**Available data**
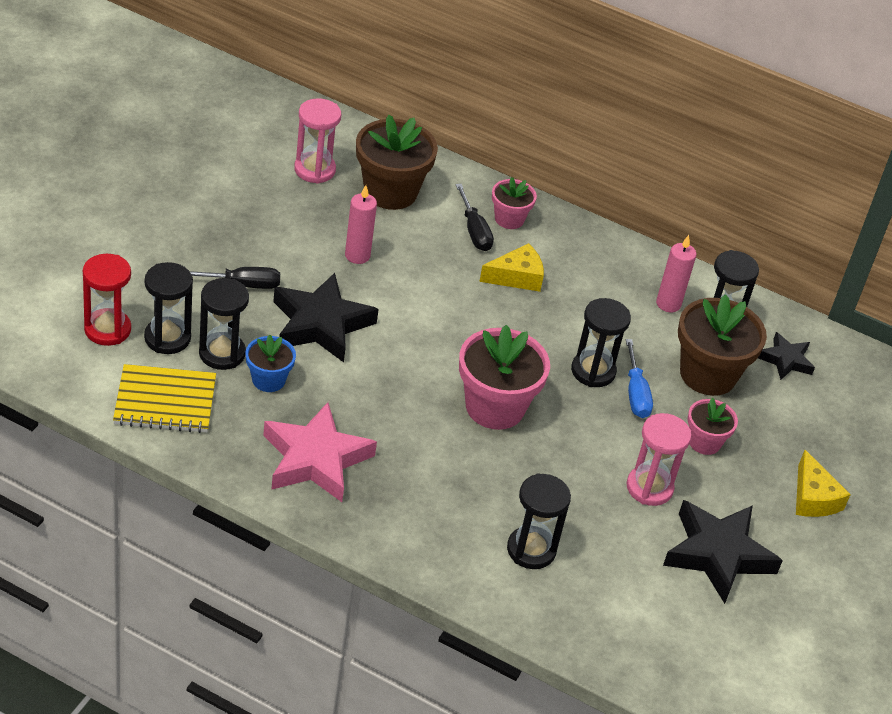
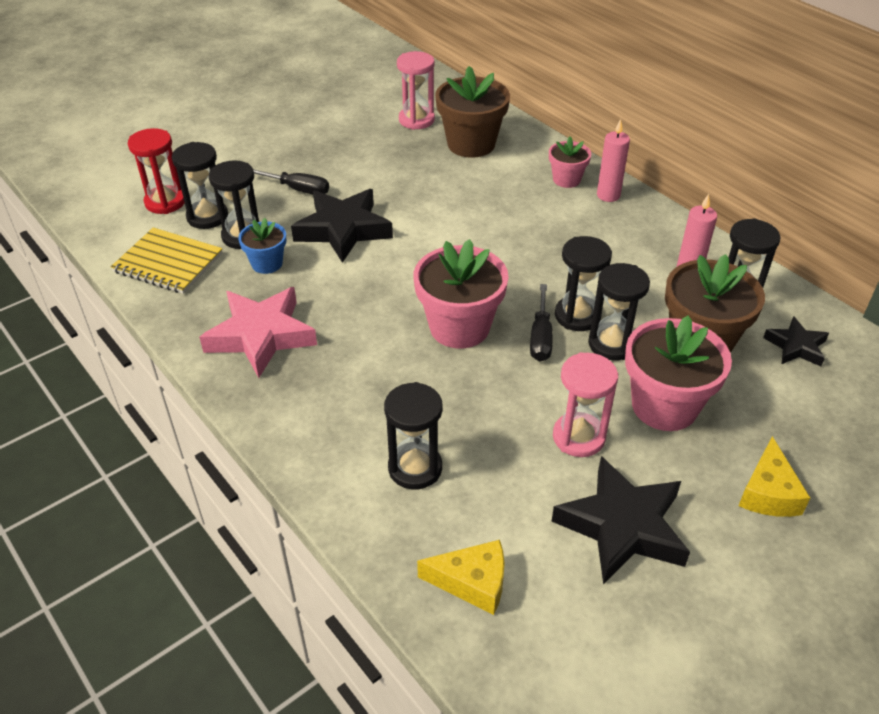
camera: 30 degrees right, 0 degrees up
(357, 255) = (411, 185): pink candle -> pink candle (608, 195)
(474, 230) = (528, 183): black screwdriver -> black screwdriver (540, 337)
(516, 277) = (547, 224): yellow cheese -> yellow cheese (472, 582)
(635, 393) = (612, 344): blue screwdriver -> black hourglass
(704, 442) = (664, 406): pink flower pot -> pink flower pot, size x1.81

**What is needed**
Wherever the string "screwdriver" appears in the data above, copy the line it sits in.

**Task response**
(474, 230) = (528, 183): black screwdriver -> black screwdriver (540, 337)
(635, 393) = (612, 344): blue screwdriver -> black hourglass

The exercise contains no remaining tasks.